▽

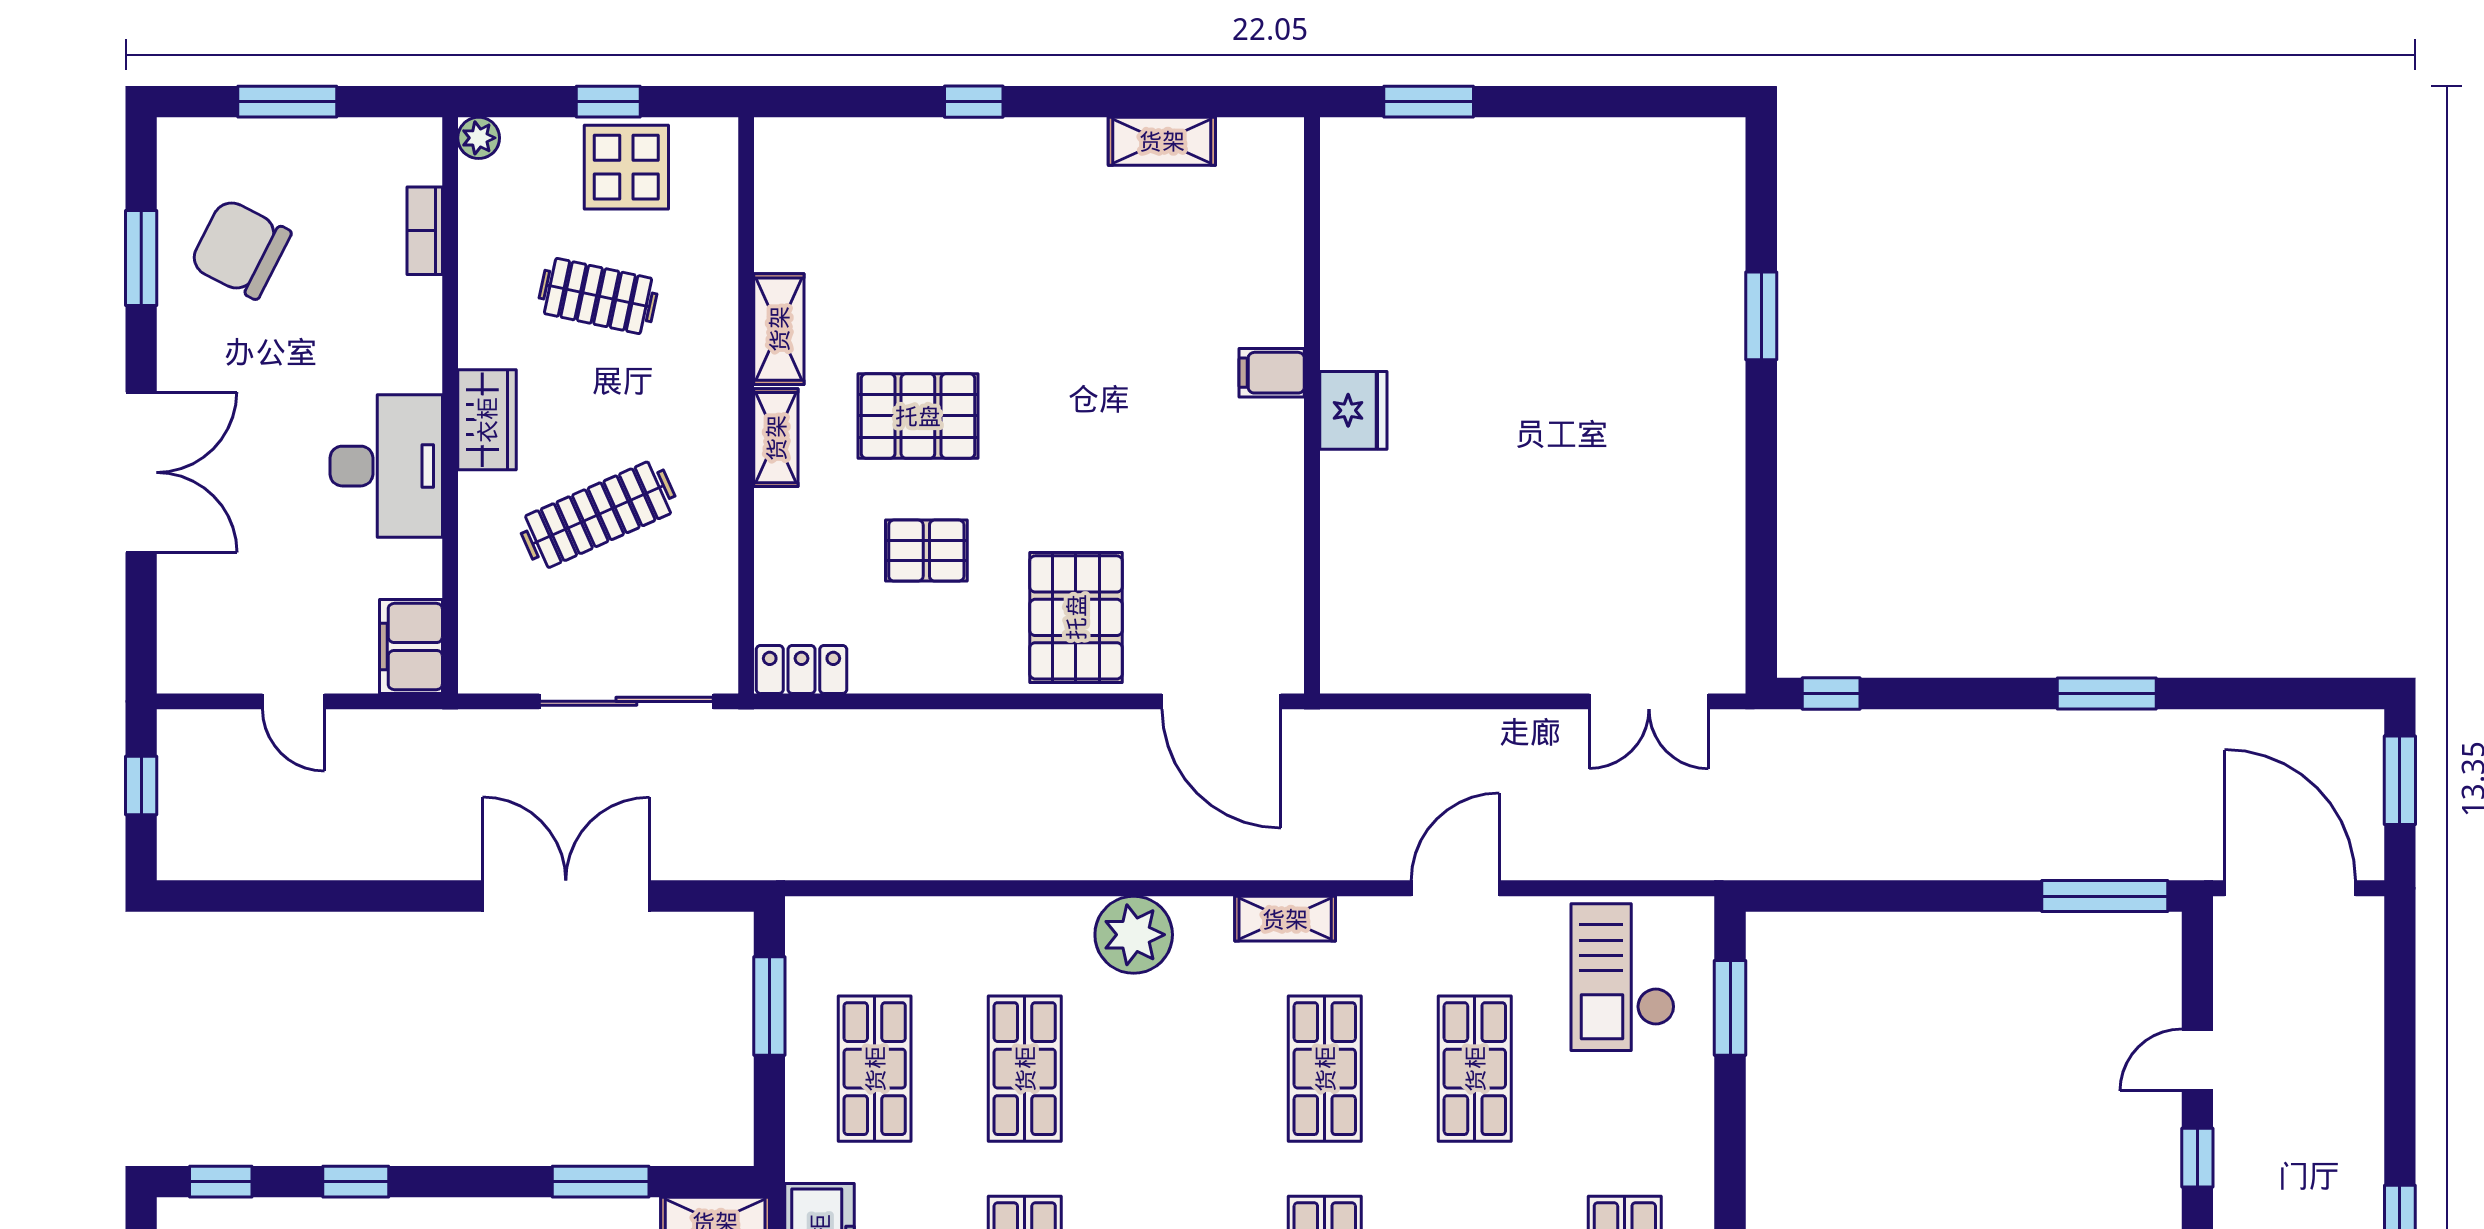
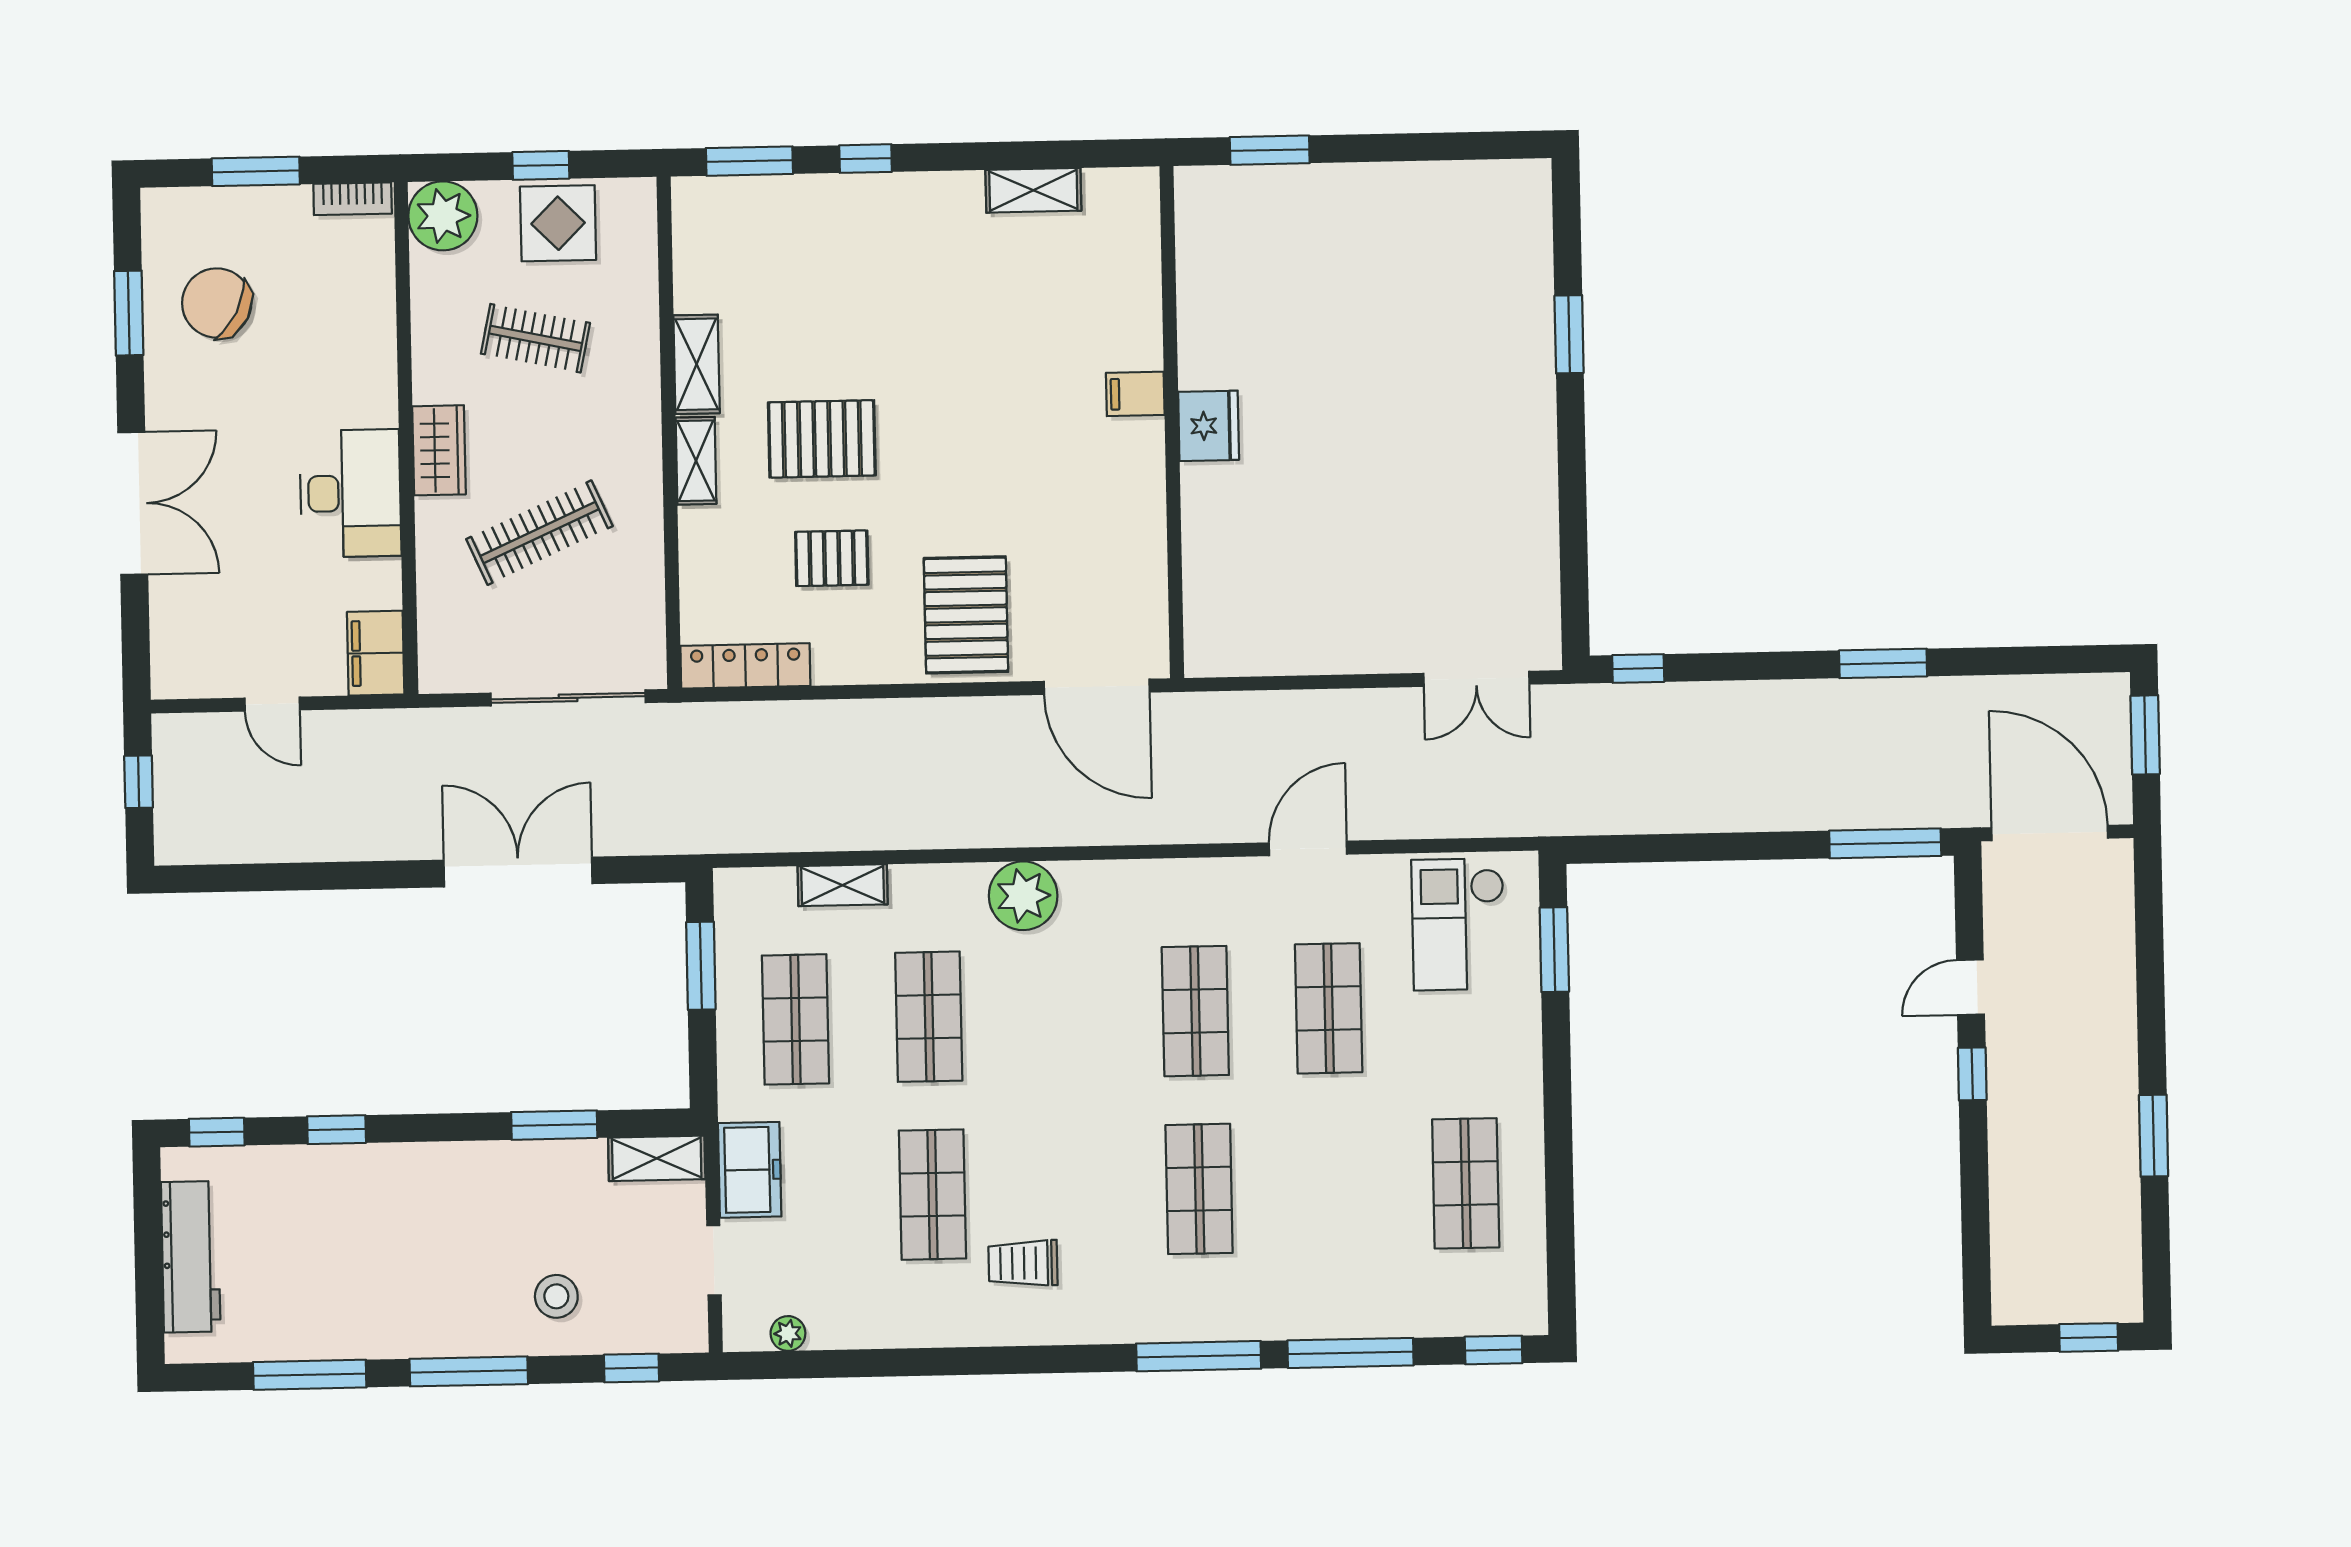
window: (843, 102) -> (749, 161), added
plant: (479, 138) -> (443, 216), width x1.88, depth x1.88
bookcase: (425, 231) -> (353, 199), moved, turned -90
locker: (802, 669) -> (745, 666), width x1.53
shelving: (1285, 919) -> (843, 885), moved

△

Exercise instructions.
Gather up the lines containing the word "width" from these records and copy them.

Exercise solution.
plant: (479, 138) -> (443, 216), width x1.88, depth x1.88
locker: (802, 669) -> (745, 666), width x1.53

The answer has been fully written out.